Report back every line below that carries the word "degrees".

┌──

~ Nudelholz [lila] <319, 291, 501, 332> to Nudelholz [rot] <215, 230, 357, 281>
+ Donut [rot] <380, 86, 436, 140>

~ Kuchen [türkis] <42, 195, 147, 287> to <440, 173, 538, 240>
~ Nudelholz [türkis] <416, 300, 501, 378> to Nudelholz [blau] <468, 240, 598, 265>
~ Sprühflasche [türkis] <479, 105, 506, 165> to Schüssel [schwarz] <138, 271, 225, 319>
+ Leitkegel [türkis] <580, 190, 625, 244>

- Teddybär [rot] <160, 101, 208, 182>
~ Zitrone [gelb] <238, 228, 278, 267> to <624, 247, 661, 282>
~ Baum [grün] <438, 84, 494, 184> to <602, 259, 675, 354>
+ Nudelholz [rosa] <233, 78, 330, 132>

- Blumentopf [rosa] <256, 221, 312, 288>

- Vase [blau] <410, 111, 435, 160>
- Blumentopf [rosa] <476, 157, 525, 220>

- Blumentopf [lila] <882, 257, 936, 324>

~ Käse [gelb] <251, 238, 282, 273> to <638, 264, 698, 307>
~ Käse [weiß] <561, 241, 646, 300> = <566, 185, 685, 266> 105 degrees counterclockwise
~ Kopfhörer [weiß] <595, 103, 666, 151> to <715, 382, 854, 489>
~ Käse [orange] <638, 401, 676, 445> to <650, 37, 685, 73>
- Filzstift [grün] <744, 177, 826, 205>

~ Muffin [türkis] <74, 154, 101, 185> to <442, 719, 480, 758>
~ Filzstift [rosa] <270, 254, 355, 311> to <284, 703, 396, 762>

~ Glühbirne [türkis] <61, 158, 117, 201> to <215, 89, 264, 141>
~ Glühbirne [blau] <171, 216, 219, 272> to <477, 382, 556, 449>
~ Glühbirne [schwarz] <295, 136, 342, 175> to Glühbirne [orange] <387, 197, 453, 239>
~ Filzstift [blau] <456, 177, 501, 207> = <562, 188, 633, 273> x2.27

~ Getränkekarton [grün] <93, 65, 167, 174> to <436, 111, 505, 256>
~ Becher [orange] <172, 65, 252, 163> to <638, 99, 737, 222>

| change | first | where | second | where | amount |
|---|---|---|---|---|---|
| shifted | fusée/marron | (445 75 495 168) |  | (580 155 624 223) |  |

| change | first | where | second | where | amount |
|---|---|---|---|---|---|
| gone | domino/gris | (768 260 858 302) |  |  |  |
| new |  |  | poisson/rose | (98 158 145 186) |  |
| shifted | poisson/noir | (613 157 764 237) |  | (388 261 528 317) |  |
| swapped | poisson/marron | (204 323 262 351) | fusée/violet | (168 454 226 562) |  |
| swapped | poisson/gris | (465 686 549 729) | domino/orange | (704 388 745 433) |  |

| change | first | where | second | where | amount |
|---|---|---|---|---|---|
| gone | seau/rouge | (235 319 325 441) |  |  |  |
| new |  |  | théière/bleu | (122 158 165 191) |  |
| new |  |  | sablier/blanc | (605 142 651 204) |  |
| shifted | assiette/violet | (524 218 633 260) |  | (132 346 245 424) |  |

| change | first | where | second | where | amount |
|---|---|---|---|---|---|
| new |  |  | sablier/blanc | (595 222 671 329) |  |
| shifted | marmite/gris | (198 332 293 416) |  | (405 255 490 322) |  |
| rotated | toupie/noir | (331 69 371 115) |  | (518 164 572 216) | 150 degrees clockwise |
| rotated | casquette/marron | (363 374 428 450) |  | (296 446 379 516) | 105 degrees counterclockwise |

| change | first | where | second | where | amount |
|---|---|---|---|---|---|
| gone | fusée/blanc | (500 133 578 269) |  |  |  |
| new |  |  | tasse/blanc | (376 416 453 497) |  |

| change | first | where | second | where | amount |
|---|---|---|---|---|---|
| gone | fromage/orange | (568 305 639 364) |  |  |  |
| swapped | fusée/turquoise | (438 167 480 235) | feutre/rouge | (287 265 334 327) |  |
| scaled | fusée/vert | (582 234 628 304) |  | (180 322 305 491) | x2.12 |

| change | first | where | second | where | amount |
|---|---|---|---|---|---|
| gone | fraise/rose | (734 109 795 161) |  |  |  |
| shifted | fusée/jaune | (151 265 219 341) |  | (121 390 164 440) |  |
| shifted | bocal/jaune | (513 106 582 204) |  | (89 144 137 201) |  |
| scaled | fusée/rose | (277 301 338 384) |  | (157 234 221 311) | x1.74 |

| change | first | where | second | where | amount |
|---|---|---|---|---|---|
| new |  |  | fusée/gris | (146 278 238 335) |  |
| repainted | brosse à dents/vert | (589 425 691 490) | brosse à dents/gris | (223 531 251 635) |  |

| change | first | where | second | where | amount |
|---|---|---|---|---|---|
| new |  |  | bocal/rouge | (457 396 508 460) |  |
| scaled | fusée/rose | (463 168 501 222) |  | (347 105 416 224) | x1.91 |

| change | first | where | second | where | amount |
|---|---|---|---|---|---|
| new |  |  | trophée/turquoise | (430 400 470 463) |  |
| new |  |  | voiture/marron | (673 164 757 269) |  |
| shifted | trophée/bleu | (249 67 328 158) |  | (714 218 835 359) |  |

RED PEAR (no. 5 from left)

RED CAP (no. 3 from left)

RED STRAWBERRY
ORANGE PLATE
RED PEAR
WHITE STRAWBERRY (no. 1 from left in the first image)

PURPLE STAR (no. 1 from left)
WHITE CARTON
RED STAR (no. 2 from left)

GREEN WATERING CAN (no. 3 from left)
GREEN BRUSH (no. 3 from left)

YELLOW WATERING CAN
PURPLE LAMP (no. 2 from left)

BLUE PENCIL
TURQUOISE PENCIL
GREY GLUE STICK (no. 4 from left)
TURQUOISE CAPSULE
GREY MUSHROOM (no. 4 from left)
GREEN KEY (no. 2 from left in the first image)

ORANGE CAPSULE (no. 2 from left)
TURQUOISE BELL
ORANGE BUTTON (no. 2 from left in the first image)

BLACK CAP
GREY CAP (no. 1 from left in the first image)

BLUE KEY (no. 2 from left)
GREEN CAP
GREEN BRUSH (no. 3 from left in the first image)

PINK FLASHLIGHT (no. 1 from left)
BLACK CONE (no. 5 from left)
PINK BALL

└──

→ Result of this exercise
~ Käse [weiß] <561, 241, 646, 300> = <566, 185, 685, 266> 105 degrees counterclockwise
| rotated | toupie/noir | (331 69 371 115) |  | (518 164 572 216) | 150 degrees clockwise |
| rotated | casquette/marron | (363 374 428 450) |  | (296 446 379 516) | 105 degrees counterclockwise |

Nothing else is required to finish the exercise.